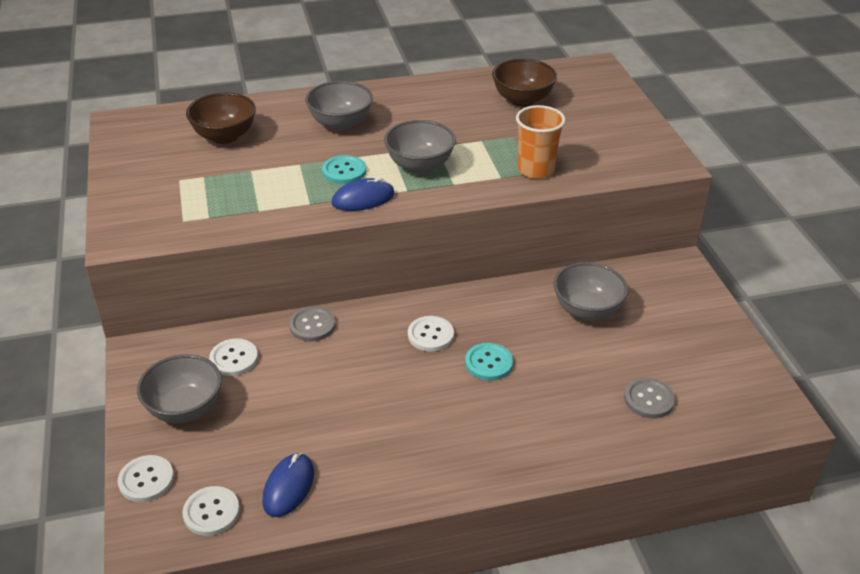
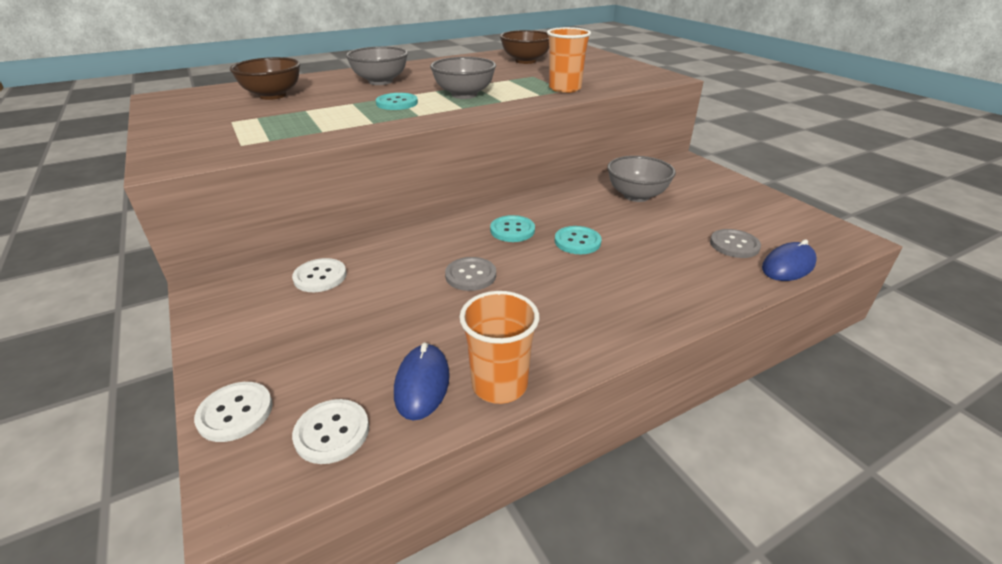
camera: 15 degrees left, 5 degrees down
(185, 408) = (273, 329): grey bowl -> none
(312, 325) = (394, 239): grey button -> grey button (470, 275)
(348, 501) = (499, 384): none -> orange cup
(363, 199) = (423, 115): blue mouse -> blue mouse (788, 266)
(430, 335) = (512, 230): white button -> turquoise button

----------------

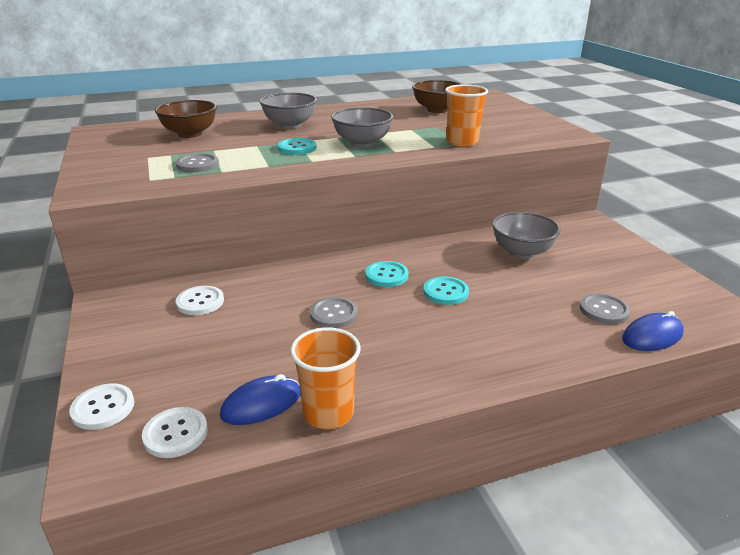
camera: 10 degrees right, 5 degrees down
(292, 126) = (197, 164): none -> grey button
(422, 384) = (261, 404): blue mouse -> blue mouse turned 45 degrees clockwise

----------------

**WHAT TO DO:**
Could you reproduce, exactly, every line above from the line with "camera: 10 degrees right, 5 degrees down" to the line with "(422, 384) = (261, 404): blue", and no other line? Both ends count.

**ANSWER:**
camera: 10 degrees right, 5 degrees down
(292, 126) = (197, 164): none -> grey button
(422, 384) = (261, 404): blue mouse -> blue mouse turned 45 degrees clockwise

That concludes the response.